Stored items
---------------
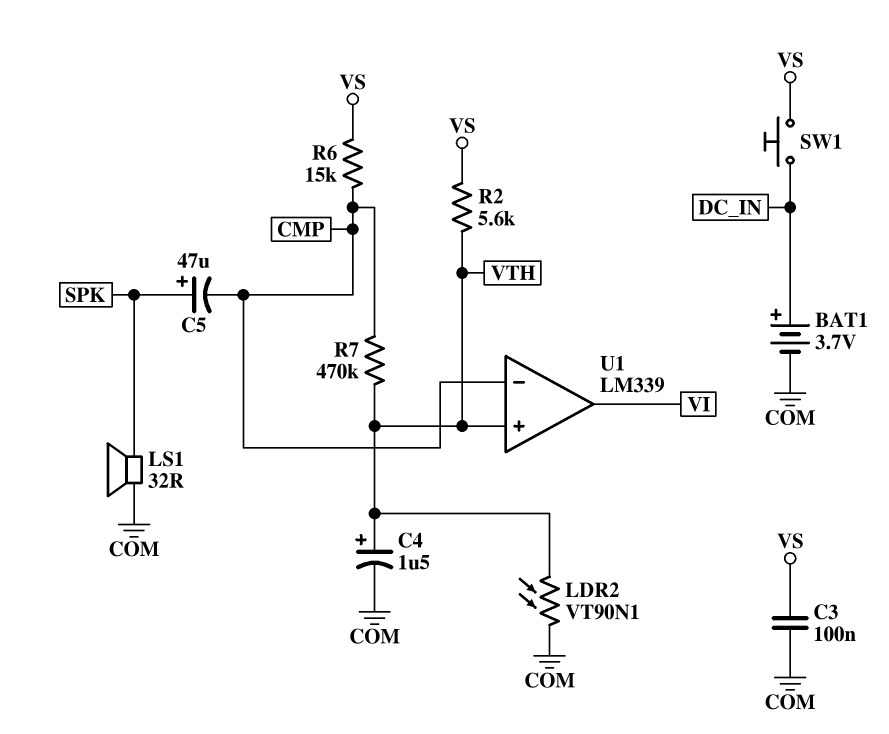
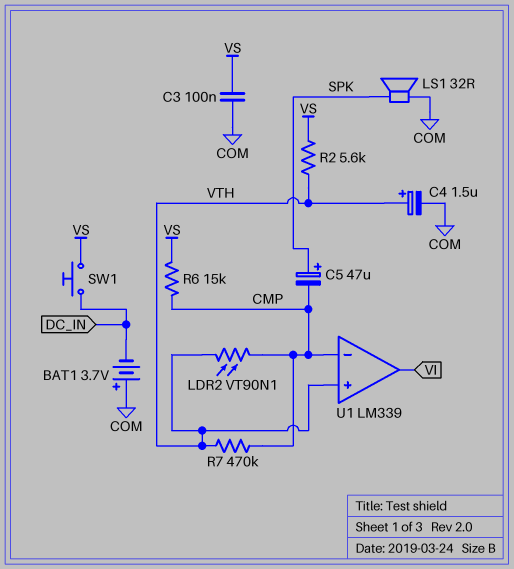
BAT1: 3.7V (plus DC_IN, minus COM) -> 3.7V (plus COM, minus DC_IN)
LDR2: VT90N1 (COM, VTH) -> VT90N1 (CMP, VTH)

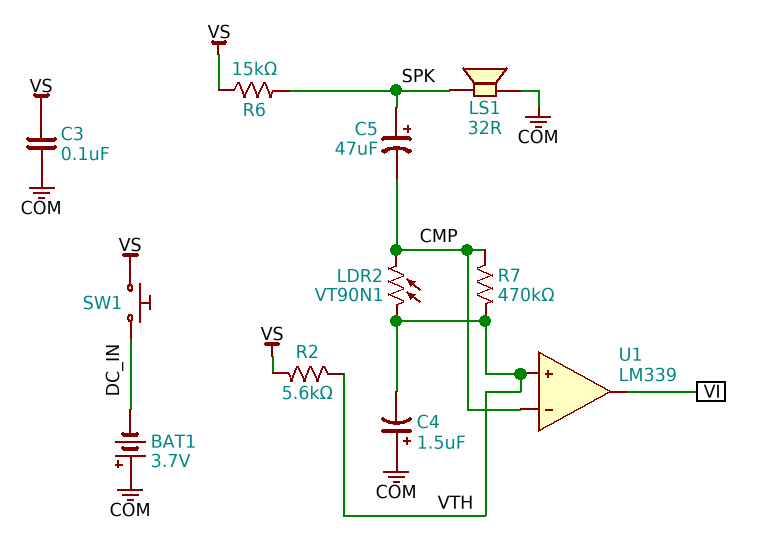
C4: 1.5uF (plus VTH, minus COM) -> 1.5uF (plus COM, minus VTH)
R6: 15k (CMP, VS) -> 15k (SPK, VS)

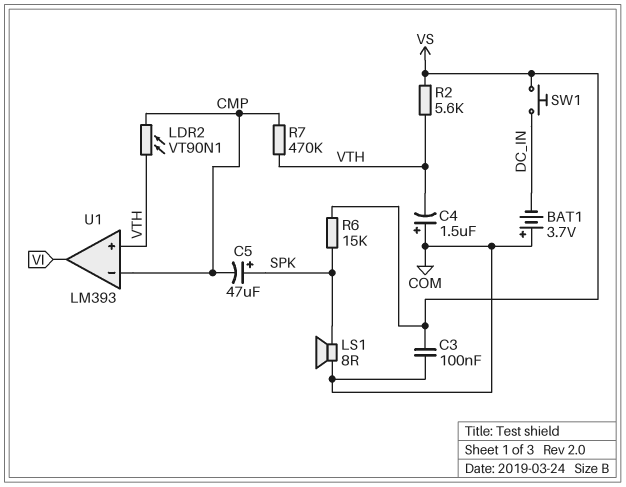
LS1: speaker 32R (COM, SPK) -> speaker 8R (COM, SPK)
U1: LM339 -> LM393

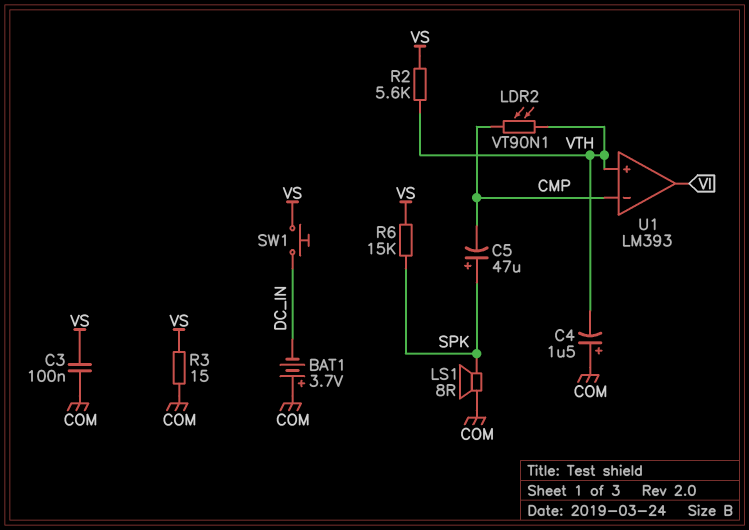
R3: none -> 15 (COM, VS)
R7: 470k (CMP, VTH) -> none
---------------
> What you need to do
Find the lines above holding the word "plus" and show them.

> Written reply
BAT1: 3.7V (plus DC_IN, minus COM) -> 3.7V (plus COM, minus DC_IN)
C4: 1.5uF (plus VTH, minus COM) -> 1.5uF (plus COM, minus VTH)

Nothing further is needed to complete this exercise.